WHAT YOU ARE ASKED TO DO ->
Find "TR3: NPN S8050" below and begin at its line; stop after the line with "TR6: NPN 2N2222". Output those lines exactly, without pictures.

__________

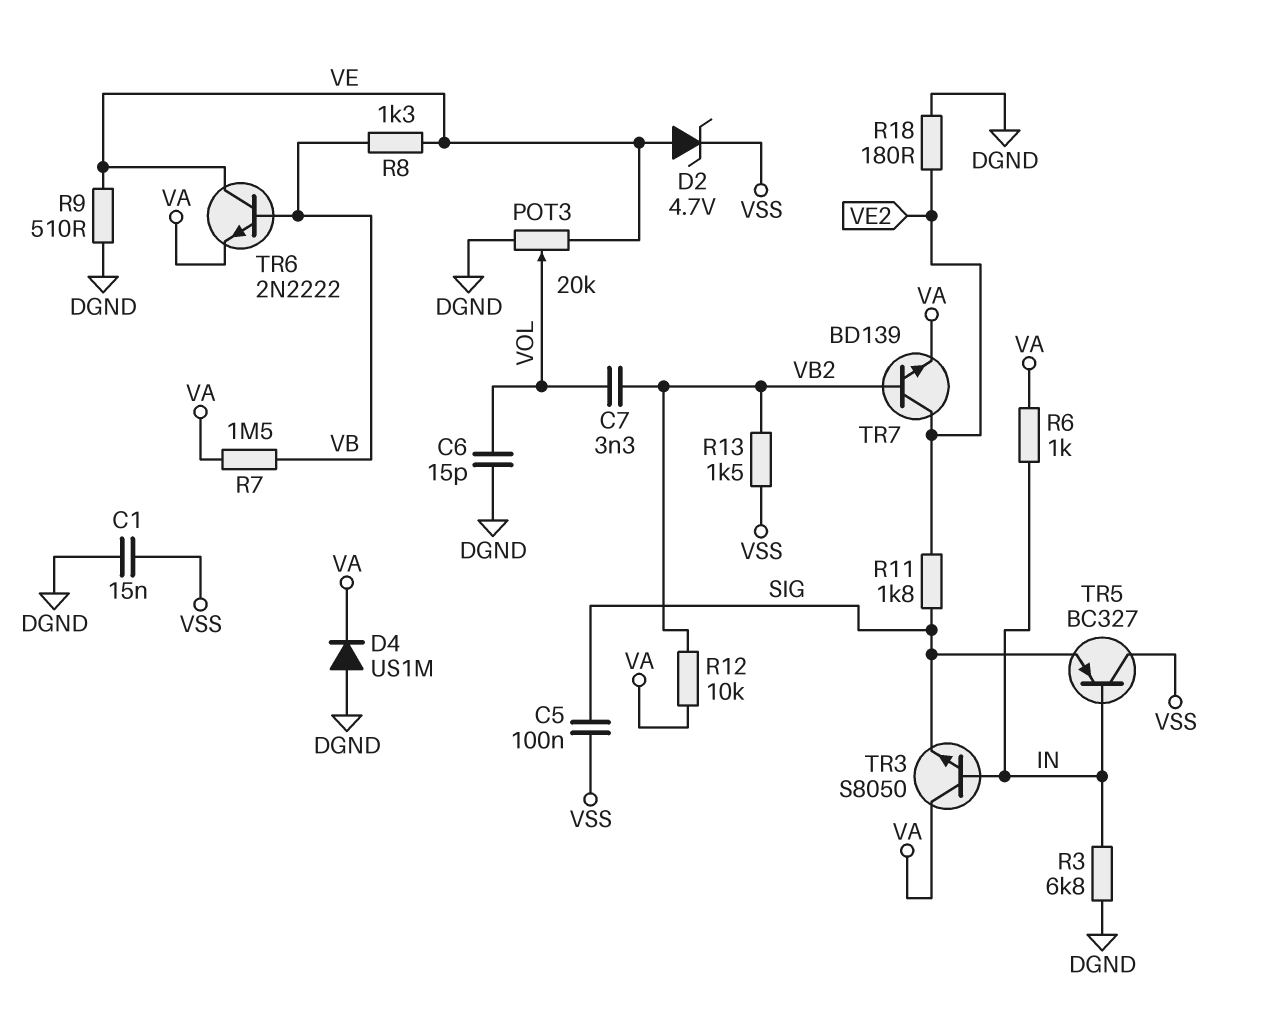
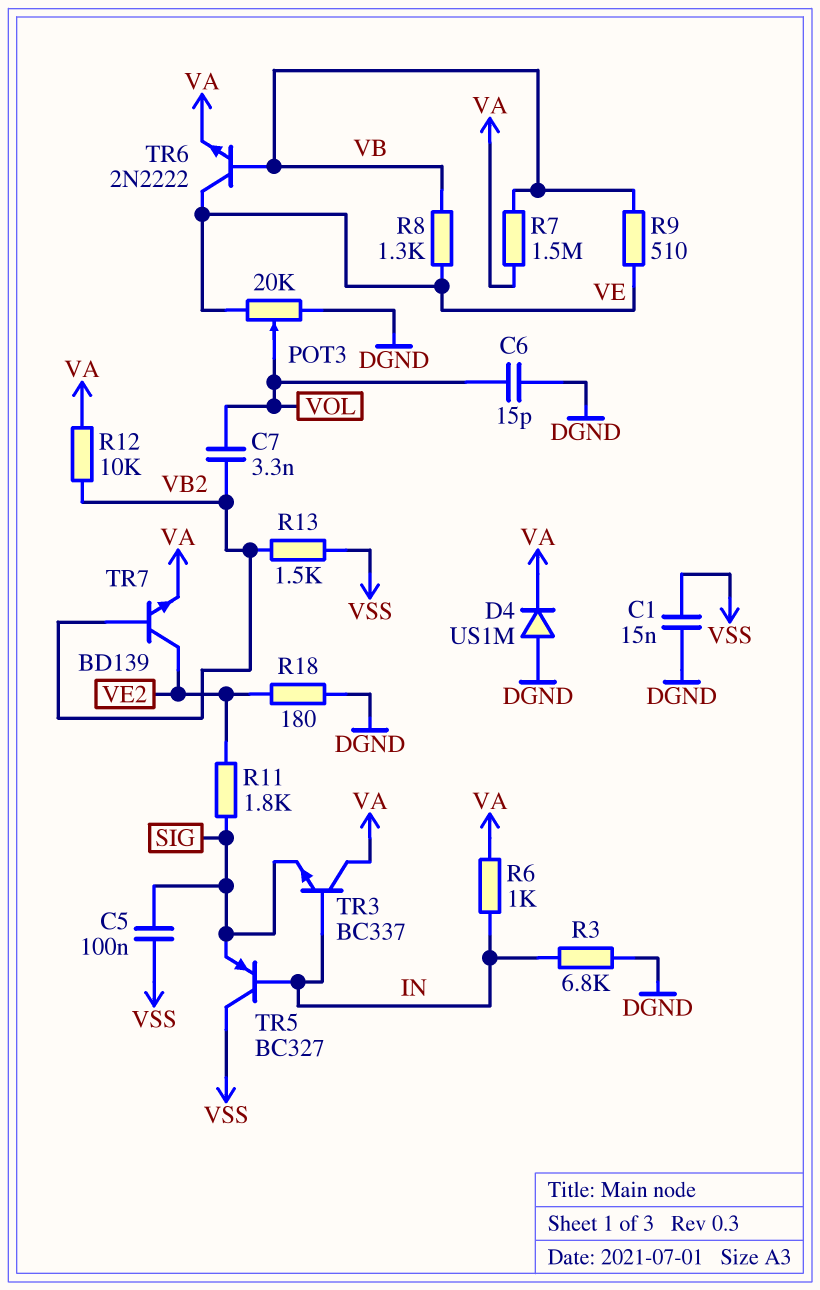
D2: zener 4.7V (A VE, K VSS) -> none
R9: 510 (DGND, VE) -> 510 (VB, VE)
TR3: NPN S8050 (B IN, C VA, E SIG) -> NPN BC337 (B IN, C VA, E SIG)

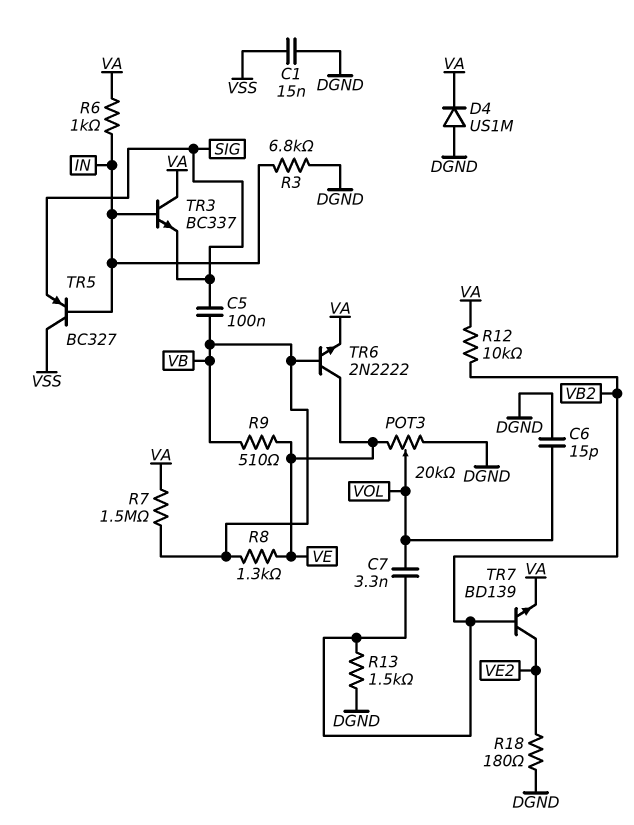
C5: 100nF (SIG, VSS) -> 100nF (SIG, VB)
R11: 1.8k (SIG, VE2) -> none
R13: 1.5k (VB2, VSS) -> 1.5k (DGND, VB2)

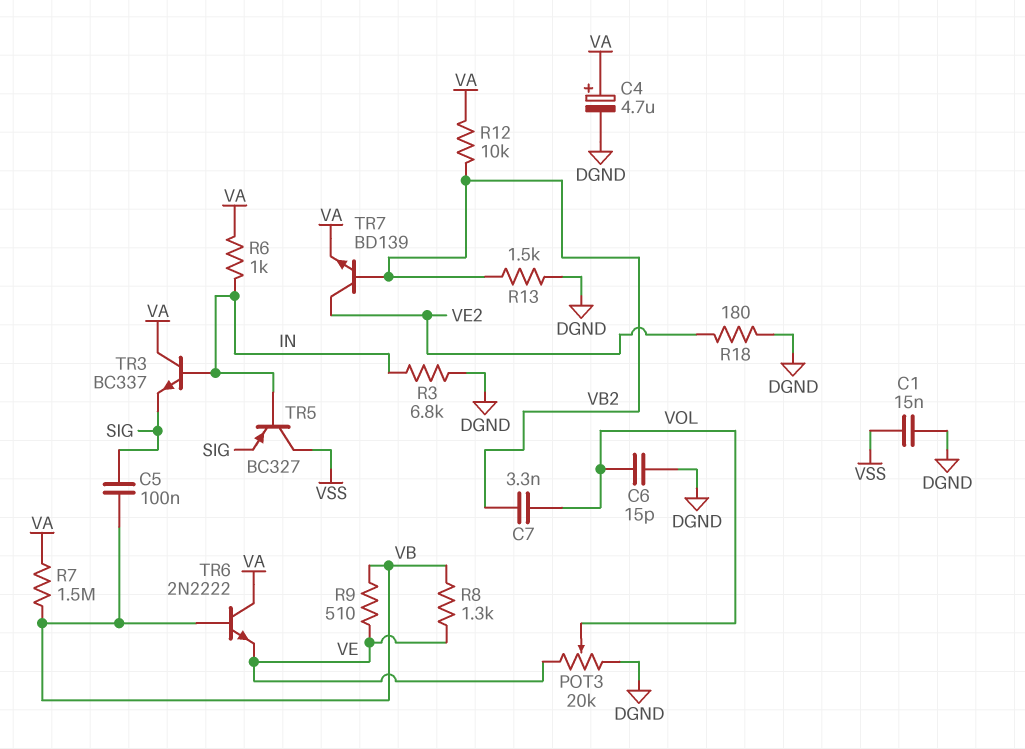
C4: none -> 4.7uF (plus VA, minus DGND)
D4: diode US1M (A DGND, K VA) -> none
TR6: NPN 2N2222 (B VB, C VE, E VA) -> NPN 2N2222 (B VB, C VA, E VE)

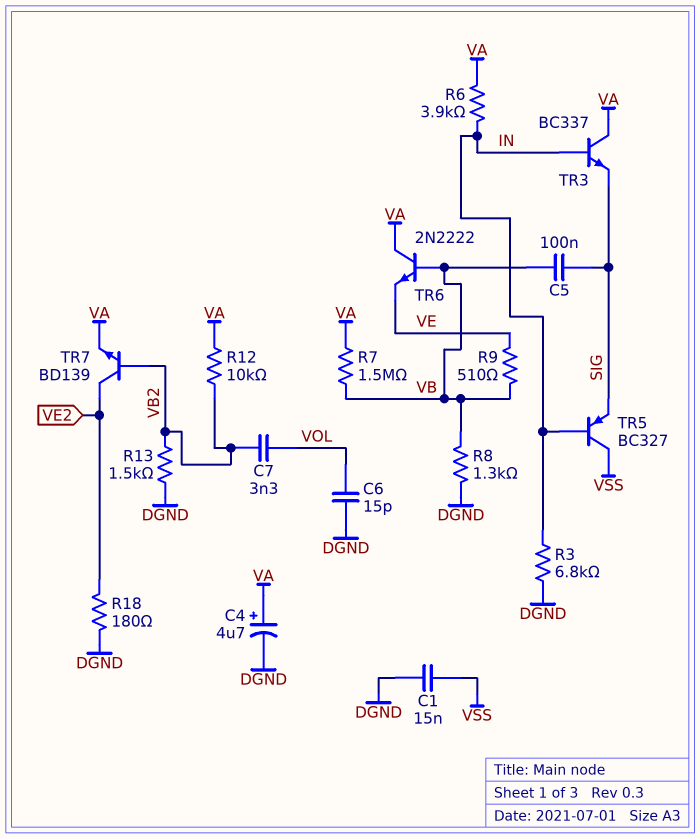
POT3: 20k (DGND, VE, wiper VOL) -> none
R6: 1k (IN, VA) -> 3.9k (IN, VA)
R8: 1.3k (VB, VE) -> 1.3k (DGND, VB)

__________

OUTPUT FOR THIS TASK ->
TR3: NPN S8050 (B IN, C VA, E SIG) -> NPN BC337 (B IN, C VA, E SIG)

C5: 100nF (SIG, VSS) -> 100nF (SIG, VB)
R11: 1.8k (SIG, VE2) -> none
R13: 1.5k (VB2, VSS) -> 1.5k (DGND, VB2)

C4: none -> 4.7uF (plus VA, minus DGND)
D4: diode US1M (A DGND, K VA) -> none
TR6: NPN 2N2222 (B VB, C VE, E VA) -> NPN 2N2222 (B VB, C VA, E VE)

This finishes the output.